======== EXERCISE INPUTS
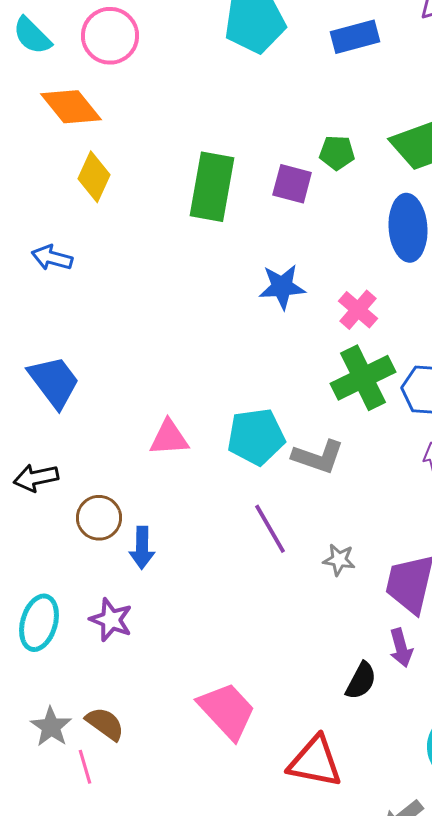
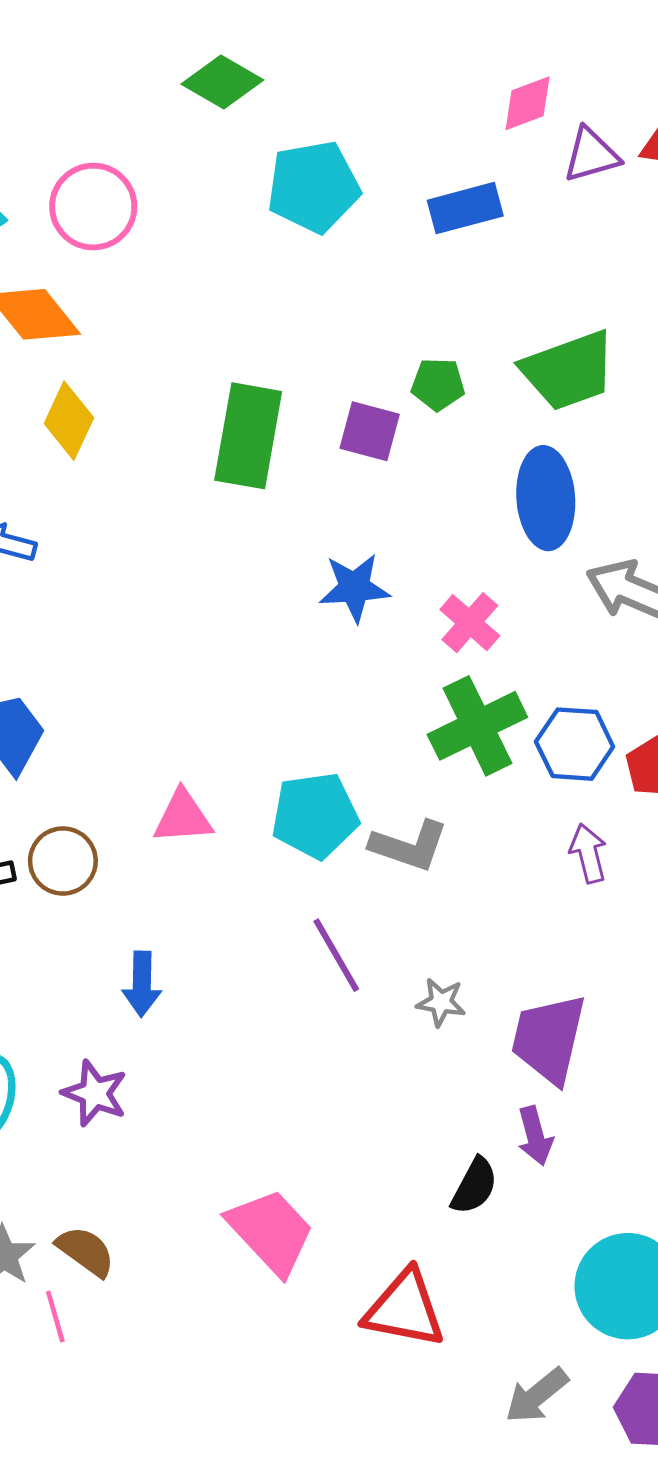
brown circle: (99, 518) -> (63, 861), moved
================
======== EXERCISE INPUTS
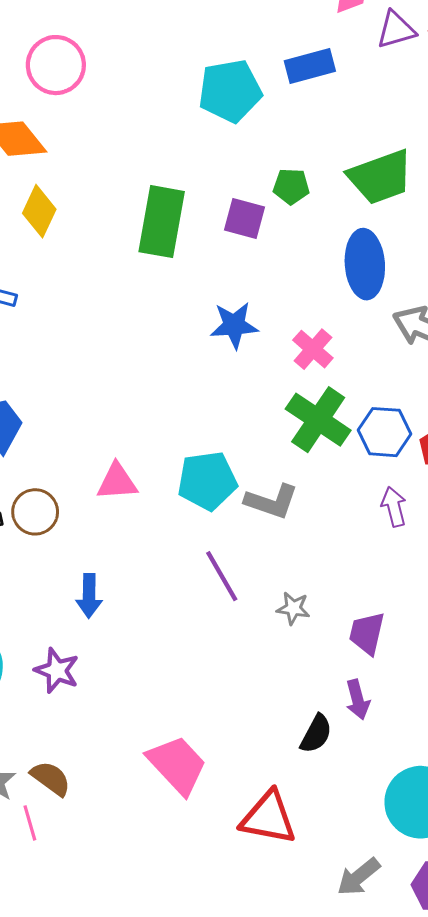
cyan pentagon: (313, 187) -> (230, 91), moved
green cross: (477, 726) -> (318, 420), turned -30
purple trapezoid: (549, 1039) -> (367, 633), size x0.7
================
======== EXERCISE INPUTS
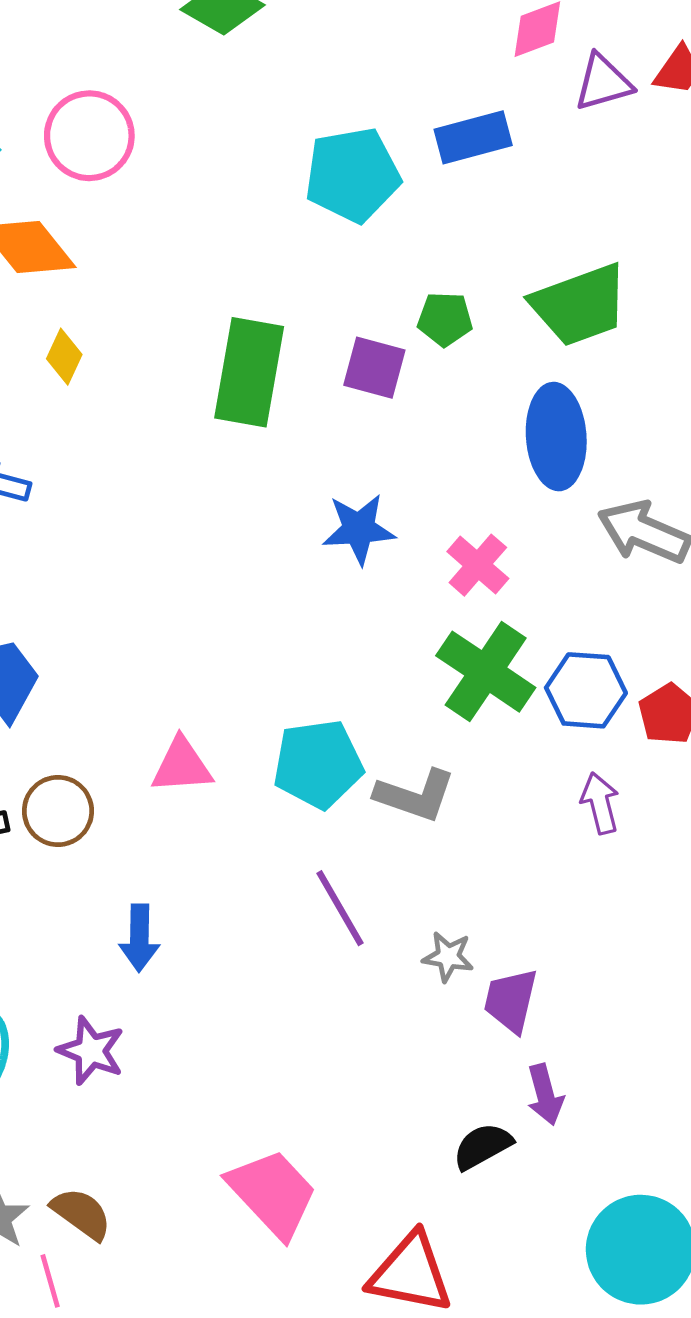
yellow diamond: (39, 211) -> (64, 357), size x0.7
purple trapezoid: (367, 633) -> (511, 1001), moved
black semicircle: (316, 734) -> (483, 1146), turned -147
================
Starting at the line above that contains "cyan pentagon: (313, 187) -> (230, 91), moved", repeat each line exactly up to and including the line that contains "purple trapezoid: (549, 1039)", and stop there.

[WRITTEN ANSWER]:
cyan pentagon: (313, 187) -> (230, 91), moved
green cross: (477, 726) -> (318, 420), turned -30
purple trapezoid: (549, 1039) -> (367, 633), size x0.7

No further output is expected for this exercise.